● **EXERCISE DETAILS**:
Write out all of the data below again with every "brushed metal pole" switched to "steel flagpole" and nothing else altered. Leave the pictures out.

● **PROVIDED ENTRIES**:
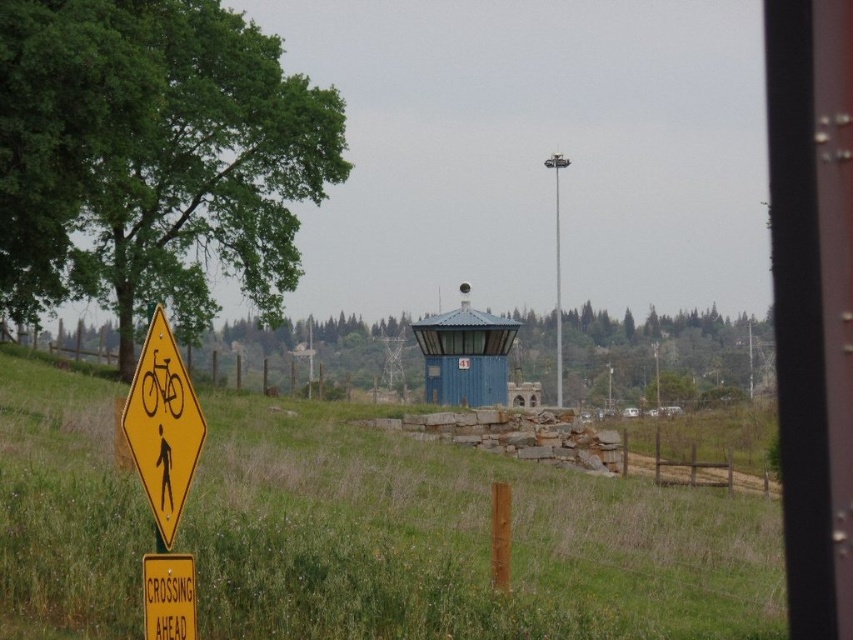
Question: Which of the following is the closest to the observer?

Choices:
 (A) blue matte hut at center
 (B) yellow plastic diamond at left
 (C) brushed metal pole at upper center

Answer: (B)

Question: Which object appears farthest from the camera in this image?

Choices:
 (A) yellow plastic diamond at left
 (B) yellow plastic sign at lower left
 (C) green grassy at lower left

Answer: (C)

Question: Does blue matte hut at center appear on the right side of brushed metal pole at upper center?

Choices:
 (A) no
 (B) yes

Answer: (A)

Question: Is yellow plastic diamond at left to the left of blue matte hut at center from the viewer's perspective?

Choices:
 (A) yes
 (B) no

Answer: (A)

Question: Can you confirm if green grassy at lower left is positioned to the left of yellow plastic sign at lower left?

Choices:
 (A) yes
 (B) no

Answer: (B)

Question: Which point is closer to the camera?

Choices:
 (A) (440, 324)
 (B) (131, 588)
 (C) (555, 355)

Answer: (B)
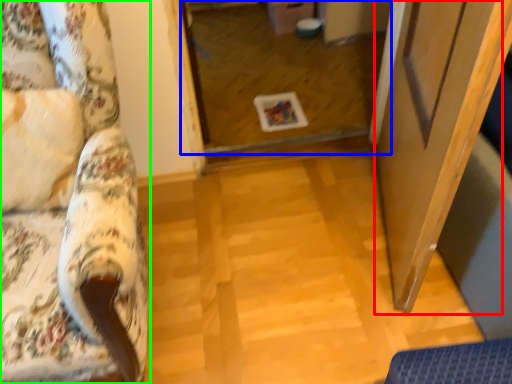
Question: Which object is the closest to the screen door (highlighted by a red box)? Choose among these: glass door (highlighted by a blue box) or furniture (highlighted by a green box).

Choices:
 (A) glass door
 (B) furniture

Answer: (B)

● **EXPECTED ANSWER**:
Question: Which of the following is the closest to the observer?

Choices:
 (A) blue matte hut at center
 (B) yellow plastic diamond at left
 (C) steel flagpole at upper center

Answer: (B)

Question: Which object appears farthest from the camera in this image?

Choices:
 (A) yellow plastic diamond at left
 (B) yellow plastic sign at lower left
 (C) green grassy at lower left

Answer: (C)

Question: Does blue matte hut at center appear on the right side of steel flagpole at upper center?

Choices:
 (A) no
 (B) yes

Answer: (A)

Question: Is yellow plastic diamond at left to the left of blue matte hut at center from the viewer's perspective?

Choices:
 (A) yes
 (B) no

Answer: (A)

Question: Can you confirm if green grassy at lower left is positioned to the left of yellow plastic sign at lower left?

Choices:
 (A) yes
 (B) no

Answer: (B)

Question: Which point is closer to the camera?

Choices:
 (A) (440, 324)
 (B) (131, 588)
 (C) (555, 355)

Answer: (B)
Question: Which object is the closest to the screen door (highlighted by a red box)? Choose among these: glass door (highlighted by a blue box) or furniture (highlighted by a green box).

Choices:
 (A) glass door
 (B) furniture

Answer: (B)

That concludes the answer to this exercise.